* [Aim of the exercise]
Extract the whole listing as it stands. Do not include the pictures.

··· Dataset content ···

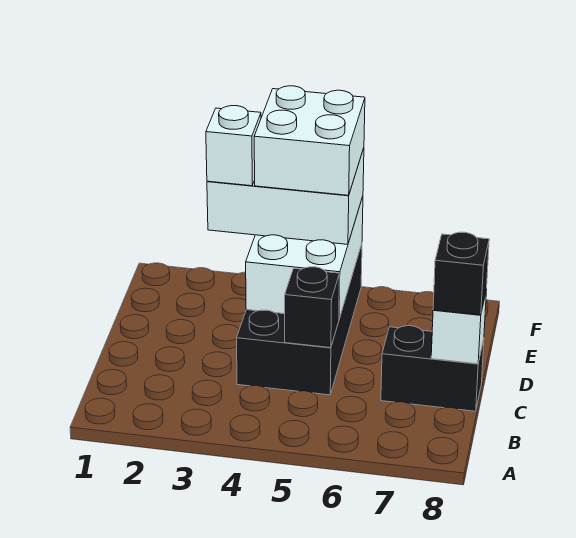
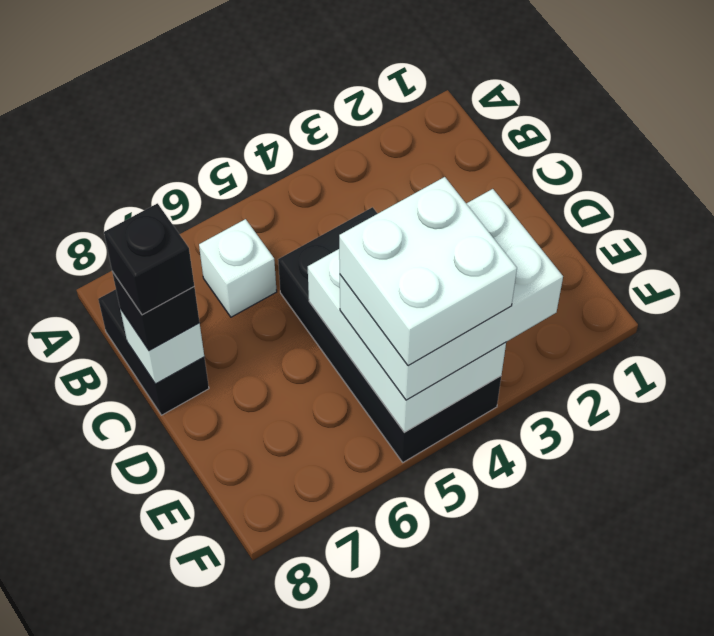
black brick C5 level 2 -> black brick C8 level 4
black brick C7:C8 level 1 -> black brick B8:C8 level 1
white brick E3 level 4 -> white brick B6 level 1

···

* [Exercise answer]
black brick C5 level 2 -> black brick C8 level 4
black brick C7:C8 level 1 -> black brick B8:C8 level 1
white brick E3 level 4 -> white brick B6 level 1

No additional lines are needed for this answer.